Collected data
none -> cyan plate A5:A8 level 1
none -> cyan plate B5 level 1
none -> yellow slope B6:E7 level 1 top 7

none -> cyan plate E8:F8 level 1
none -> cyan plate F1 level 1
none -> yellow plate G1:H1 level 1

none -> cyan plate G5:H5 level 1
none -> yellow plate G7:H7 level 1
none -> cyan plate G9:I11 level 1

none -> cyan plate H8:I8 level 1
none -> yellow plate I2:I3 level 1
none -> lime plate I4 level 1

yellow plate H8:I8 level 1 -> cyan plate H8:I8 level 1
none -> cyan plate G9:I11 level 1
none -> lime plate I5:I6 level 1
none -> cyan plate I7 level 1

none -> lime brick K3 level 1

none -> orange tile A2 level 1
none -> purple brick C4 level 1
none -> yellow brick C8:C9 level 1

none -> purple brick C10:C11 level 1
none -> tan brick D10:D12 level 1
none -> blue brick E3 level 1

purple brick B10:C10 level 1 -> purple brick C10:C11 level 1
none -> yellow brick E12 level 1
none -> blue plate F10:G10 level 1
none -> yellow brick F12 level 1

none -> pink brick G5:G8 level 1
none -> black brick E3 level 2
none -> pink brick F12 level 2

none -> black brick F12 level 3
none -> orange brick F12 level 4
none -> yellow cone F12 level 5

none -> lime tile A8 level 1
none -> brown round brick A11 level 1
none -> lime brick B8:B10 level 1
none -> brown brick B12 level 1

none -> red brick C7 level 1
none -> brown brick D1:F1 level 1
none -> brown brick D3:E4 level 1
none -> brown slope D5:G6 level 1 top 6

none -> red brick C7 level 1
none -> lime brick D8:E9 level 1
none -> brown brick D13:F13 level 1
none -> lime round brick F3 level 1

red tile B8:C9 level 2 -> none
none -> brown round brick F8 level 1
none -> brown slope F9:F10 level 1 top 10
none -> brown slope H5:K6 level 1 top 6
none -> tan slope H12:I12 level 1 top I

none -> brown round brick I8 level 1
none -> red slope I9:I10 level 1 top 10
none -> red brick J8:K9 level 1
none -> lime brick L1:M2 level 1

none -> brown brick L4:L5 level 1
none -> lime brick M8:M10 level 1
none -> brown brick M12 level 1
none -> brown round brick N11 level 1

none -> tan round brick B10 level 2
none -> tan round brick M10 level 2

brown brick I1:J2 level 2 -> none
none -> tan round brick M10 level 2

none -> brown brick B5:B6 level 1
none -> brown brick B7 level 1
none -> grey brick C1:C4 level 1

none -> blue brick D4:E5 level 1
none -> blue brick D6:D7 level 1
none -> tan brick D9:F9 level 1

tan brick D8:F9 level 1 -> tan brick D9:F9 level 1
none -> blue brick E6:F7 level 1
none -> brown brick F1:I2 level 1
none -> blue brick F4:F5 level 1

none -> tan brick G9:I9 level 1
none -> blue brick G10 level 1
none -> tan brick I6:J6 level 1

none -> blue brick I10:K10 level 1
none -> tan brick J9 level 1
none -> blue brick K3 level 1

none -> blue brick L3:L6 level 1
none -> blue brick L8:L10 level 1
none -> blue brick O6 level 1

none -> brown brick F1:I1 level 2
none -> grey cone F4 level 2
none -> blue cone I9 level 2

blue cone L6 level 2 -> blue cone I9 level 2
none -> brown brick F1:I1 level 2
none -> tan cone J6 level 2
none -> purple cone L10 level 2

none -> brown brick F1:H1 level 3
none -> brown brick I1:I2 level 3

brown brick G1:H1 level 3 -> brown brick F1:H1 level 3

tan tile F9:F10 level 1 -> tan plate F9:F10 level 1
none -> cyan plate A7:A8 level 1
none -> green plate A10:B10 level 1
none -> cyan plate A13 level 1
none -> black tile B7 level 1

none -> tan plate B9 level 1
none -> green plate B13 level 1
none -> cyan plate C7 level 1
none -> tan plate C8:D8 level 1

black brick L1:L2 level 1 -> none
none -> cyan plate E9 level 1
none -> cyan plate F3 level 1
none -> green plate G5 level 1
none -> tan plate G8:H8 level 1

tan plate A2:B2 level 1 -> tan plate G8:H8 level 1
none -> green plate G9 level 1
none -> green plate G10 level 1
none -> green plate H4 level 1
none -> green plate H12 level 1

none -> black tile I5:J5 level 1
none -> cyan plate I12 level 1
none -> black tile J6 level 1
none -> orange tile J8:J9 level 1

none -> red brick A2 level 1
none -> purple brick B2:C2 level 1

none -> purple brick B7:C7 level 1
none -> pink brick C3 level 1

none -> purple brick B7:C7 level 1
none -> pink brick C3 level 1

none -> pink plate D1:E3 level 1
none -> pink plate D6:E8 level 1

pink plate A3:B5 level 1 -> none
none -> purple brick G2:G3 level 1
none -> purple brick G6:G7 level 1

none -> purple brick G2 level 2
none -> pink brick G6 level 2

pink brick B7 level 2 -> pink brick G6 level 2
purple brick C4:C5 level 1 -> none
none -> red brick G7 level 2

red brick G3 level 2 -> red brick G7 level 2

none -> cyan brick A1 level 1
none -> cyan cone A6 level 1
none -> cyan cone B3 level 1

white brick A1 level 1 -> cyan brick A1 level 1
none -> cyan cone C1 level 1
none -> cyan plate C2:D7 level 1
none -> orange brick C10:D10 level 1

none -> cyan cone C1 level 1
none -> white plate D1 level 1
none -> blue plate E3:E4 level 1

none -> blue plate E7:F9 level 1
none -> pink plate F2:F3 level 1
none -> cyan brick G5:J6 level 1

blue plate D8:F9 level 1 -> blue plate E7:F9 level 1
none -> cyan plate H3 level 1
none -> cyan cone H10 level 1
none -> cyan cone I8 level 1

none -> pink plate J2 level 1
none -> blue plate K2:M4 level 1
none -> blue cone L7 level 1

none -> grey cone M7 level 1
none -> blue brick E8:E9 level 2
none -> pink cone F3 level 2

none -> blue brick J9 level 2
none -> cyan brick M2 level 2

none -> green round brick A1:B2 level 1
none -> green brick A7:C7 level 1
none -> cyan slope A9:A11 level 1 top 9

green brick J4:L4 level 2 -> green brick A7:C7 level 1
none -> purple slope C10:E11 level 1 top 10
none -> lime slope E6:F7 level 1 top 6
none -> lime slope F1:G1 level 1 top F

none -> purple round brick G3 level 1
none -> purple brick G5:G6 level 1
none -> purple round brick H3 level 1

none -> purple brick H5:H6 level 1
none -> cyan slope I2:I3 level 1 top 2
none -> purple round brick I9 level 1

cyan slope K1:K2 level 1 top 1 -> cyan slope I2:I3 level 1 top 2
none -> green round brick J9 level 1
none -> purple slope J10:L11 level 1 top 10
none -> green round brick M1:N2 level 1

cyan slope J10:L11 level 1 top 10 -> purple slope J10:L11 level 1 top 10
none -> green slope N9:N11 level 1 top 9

Problem details:
All that belongs in your answer is the stretch of entries above from the line with "none -> purple brick C10:C11 level 1" through the line with "blue cone L6 level 2 -> blue cone I9 level 2", printed exactly.

Solution for this problem:
none -> purple brick C10:C11 level 1
none -> tan brick D10:D12 level 1
none -> blue brick E3 level 1

purple brick B10:C10 level 1 -> purple brick C10:C11 level 1
none -> yellow brick E12 level 1
none -> blue plate F10:G10 level 1
none -> yellow brick F12 level 1

none -> pink brick G5:G8 level 1
none -> black brick E3 level 2
none -> pink brick F12 level 2

none -> black brick F12 level 3
none -> orange brick F12 level 4
none -> yellow cone F12 level 5

none -> lime tile A8 level 1
none -> brown round brick A11 level 1
none -> lime brick B8:B10 level 1
none -> brown brick B12 level 1

none -> red brick C7 level 1
none -> brown brick D1:F1 level 1
none -> brown brick D3:E4 level 1
none -> brown slope D5:G6 level 1 top 6

none -> red brick C7 level 1
none -> lime brick D8:E9 level 1
none -> brown brick D13:F13 level 1
none -> lime round brick F3 level 1

red tile B8:C9 level 2 -> none
none -> brown round brick F8 level 1
none -> brown slope F9:F10 level 1 top 10
none -> brown slope H5:K6 level 1 top 6
none -> tan slope H12:I12 level 1 top I

none -> brown round brick I8 level 1
none -> red slope I9:I10 level 1 top 10
none -> red brick J8:K9 level 1
none -> lime brick L1:M2 level 1

none -> brown brick L4:L5 level 1
none -> lime brick M8:M10 level 1
none -> brown brick M12 level 1
none -> brown round brick N11 level 1

none -> tan round brick B10 level 2
none -> tan round brick M10 level 2

brown brick I1:J2 level 2 -> none
none -> tan round brick M10 level 2

none -> brown brick B5:B6 level 1
none -> brown brick B7 level 1
none -> grey brick C1:C4 level 1

none -> blue brick D4:E5 level 1
none -> blue brick D6:D7 level 1
none -> tan brick D9:F9 level 1

tan brick D8:F9 level 1 -> tan brick D9:F9 level 1
none -> blue brick E6:F7 level 1
none -> brown brick F1:I2 level 1
none -> blue brick F4:F5 level 1

none -> tan brick G9:I9 level 1
none -> blue brick G10 level 1
none -> tan brick I6:J6 level 1

none -> blue brick I10:K10 level 1
none -> tan brick J9 level 1
none -> blue brick K3 level 1

none -> blue brick L3:L6 level 1
none -> blue brick L8:L10 level 1
none -> blue brick O6 level 1

none -> brown brick F1:I1 level 2
none -> grey cone F4 level 2
none -> blue cone I9 level 2

blue cone L6 level 2 -> blue cone I9 level 2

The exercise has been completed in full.